• Exercise details
A full, exact copy of the listing is needed, with images omitted.

• Recorded data
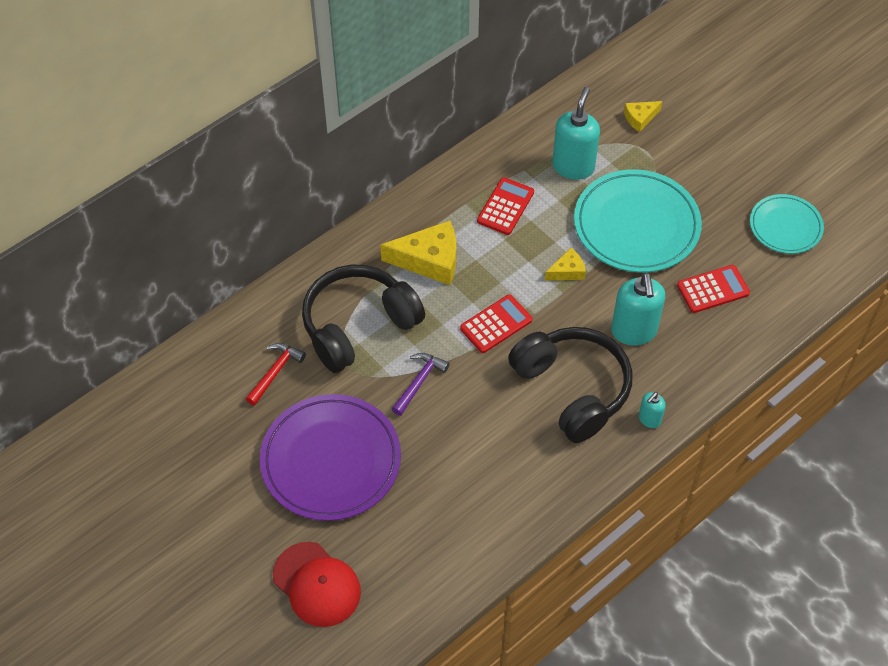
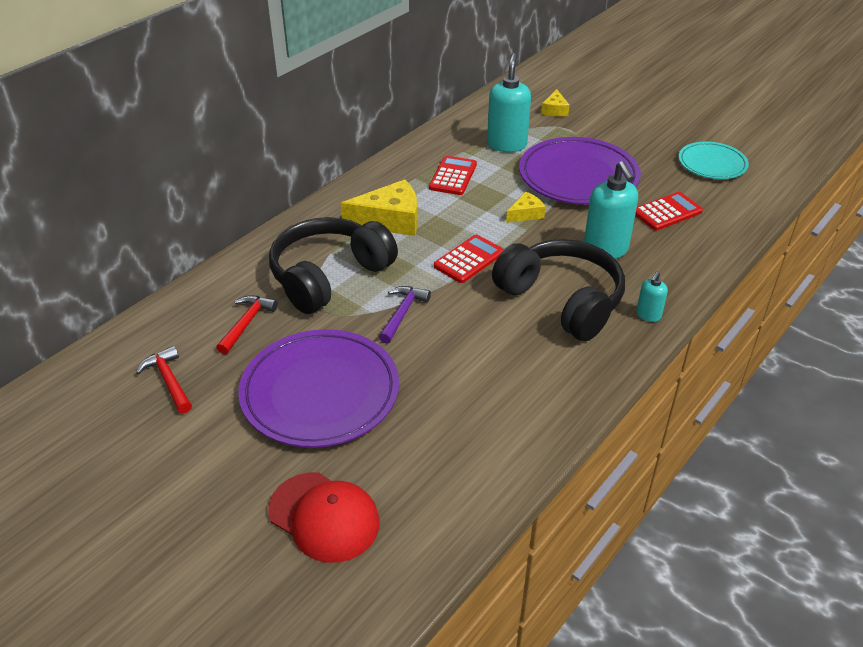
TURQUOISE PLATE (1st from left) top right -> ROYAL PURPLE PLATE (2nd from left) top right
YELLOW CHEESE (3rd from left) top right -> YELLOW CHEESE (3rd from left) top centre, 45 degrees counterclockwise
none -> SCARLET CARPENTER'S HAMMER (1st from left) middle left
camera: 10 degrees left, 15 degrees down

• Solution to the problem
TURQUOISE PLATE (1st from left) top right -> ROYAL PURPLE PLATE (2nd from left) top right
YELLOW CHEESE (3rd from left) top right -> YELLOW CHEESE (3rd from left) top centre, 45 degrees counterclockwise
none -> SCARLET CARPENTER'S HAMMER (1st from left) middle left
camera: 10 degrees left, 15 degrees down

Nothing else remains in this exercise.